*Exercise requirements*
Start at the line with "purple star: (234, 148) -> (120, 194), moved" in the records below, stop at the line with "red rectangle: (245, 282)", and return every line in that span exactly, the two end lines included.

Data shown START

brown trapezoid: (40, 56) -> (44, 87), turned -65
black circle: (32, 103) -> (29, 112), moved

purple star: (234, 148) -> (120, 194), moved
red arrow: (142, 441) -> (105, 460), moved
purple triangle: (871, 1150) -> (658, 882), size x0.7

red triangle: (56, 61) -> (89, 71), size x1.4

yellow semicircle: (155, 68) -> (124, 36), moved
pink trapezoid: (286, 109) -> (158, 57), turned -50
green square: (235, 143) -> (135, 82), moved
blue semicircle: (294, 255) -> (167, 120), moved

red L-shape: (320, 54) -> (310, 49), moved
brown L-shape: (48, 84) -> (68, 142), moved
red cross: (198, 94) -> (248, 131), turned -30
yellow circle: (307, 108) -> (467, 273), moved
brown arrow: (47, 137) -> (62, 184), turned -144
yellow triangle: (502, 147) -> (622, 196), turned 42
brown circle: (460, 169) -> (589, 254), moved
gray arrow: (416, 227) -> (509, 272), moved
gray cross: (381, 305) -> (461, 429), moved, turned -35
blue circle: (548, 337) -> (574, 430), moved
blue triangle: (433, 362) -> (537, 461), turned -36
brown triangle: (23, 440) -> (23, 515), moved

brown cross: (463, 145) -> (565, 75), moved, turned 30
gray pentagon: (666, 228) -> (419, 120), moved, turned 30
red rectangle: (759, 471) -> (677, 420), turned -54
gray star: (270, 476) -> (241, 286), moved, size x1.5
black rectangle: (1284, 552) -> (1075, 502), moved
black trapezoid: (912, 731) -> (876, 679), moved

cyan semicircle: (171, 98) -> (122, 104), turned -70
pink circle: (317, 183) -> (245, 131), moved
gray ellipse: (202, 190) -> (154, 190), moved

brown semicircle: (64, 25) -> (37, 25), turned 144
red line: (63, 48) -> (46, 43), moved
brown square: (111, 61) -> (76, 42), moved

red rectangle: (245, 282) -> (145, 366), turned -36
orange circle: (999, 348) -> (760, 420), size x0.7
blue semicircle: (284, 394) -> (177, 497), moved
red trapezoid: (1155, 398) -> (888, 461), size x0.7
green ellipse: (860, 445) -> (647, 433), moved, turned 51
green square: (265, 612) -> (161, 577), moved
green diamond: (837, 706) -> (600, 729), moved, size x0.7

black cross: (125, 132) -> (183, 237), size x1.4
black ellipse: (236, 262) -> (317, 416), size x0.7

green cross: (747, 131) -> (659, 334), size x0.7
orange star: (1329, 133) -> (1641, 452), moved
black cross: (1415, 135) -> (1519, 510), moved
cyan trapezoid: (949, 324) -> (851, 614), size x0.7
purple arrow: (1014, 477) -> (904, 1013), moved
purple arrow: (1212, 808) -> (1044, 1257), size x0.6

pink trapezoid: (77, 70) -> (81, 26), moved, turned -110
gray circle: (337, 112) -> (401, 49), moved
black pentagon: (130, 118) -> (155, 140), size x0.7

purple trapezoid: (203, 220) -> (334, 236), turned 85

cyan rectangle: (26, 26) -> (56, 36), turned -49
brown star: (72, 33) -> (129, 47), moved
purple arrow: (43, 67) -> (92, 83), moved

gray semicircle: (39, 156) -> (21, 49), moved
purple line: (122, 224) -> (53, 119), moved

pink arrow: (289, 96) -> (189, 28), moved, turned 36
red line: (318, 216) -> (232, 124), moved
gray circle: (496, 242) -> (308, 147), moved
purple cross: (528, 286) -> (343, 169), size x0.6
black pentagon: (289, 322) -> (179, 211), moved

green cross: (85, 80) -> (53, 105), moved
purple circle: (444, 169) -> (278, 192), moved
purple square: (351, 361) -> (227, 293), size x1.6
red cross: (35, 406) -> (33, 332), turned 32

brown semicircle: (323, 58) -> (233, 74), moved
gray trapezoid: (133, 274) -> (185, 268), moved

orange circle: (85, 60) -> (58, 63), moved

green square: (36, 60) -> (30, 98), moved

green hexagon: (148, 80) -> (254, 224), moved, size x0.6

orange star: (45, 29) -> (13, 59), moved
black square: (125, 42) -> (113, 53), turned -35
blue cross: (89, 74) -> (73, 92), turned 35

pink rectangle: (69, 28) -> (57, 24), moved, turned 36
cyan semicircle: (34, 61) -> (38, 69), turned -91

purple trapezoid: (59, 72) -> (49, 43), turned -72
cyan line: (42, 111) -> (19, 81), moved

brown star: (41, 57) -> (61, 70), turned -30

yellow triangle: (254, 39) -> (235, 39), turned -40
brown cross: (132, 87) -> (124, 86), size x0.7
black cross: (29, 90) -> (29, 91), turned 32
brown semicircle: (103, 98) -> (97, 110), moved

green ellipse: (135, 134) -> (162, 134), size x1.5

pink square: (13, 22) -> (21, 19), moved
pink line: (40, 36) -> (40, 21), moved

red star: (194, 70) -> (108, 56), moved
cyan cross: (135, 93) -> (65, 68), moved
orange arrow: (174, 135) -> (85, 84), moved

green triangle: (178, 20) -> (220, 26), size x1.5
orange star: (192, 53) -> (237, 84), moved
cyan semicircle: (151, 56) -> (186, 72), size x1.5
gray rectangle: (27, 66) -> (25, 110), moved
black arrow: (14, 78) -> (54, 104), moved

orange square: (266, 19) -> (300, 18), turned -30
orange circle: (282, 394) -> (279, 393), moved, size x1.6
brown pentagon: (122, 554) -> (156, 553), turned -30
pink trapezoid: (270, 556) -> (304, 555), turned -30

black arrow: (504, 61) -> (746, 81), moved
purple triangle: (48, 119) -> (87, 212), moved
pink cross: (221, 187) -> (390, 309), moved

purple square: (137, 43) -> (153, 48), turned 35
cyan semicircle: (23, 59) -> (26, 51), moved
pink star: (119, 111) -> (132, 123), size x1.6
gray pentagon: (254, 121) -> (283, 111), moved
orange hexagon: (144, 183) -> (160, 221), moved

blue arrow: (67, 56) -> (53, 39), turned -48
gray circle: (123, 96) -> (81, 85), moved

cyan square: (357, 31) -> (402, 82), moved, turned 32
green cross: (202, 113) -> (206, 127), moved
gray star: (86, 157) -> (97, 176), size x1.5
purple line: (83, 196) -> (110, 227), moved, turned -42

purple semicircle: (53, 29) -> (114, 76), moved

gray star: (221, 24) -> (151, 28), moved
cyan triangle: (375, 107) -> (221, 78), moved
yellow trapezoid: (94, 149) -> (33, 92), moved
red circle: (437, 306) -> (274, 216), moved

Data shown END

*Solution to this problem*
purple star: (234, 148) -> (120, 194), moved
red arrow: (142, 441) -> (105, 460), moved
purple triangle: (871, 1150) -> (658, 882), size x0.7

red triangle: (56, 61) -> (89, 71), size x1.4

yellow semicircle: (155, 68) -> (124, 36), moved
pink trapezoid: (286, 109) -> (158, 57), turned -50
green square: (235, 143) -> (135, 82), moved
blue semicircle: (294, 255) -> (167, 120), moved

red L-shape: (320, 54) -> (310, 49), moved
brown L-shape: (48, 84) -> (68, 142), moved
red cross: (198, 94) -> (248, 131), turned -30
yellow circle: (307, 108) -> (467, 273), moved
brown arrow: (47, 137) -> (62, 184), turned -144
yellow triangle: (502, 147) -> (622, 196), turned 42
brown circle: (460, 169) -> (589, 254), moved
gray arrow: (416, 227) -> (509, 272), moved
gray cross: (381, 305) -> (461, 429), moved, turned -35
blue circle: (548, 337) -> (574, 430), moved
blue triangle: (433, 362) -> (537, 461), turned -36
brown triangle: (23, 440) -> (23, 515), moved

brown cross: (463, 145) -> (565, 75), moved, turned 30
gray pentagon: (666, 228) -> (419, 120), moved, turned 30
red rectangle: (759, 471) -> (677, 420), turned -54
gray star: (270, 476) -> (241, 286), moved, size x1.5
black rectangle: (1284, 552) -> (1075, 502), moved
black trapezoid: (912, 731) -> (876, 679), moved

cyan semicircle: (171, 98) -> (122, 104), turned -70
pink circle: (317, 183) -> (245, 131), moved
gray ellipse: (202, 190) -> (154, 190), moved

brown semicircle: (64, 25) -> (37, 25), turned 144
red line: (63, 48) -> (46, 43), moved
brown square: (111, 61) -> (76, 42), moved

red rectangle: (245, 282) -> (145, 366), turned -36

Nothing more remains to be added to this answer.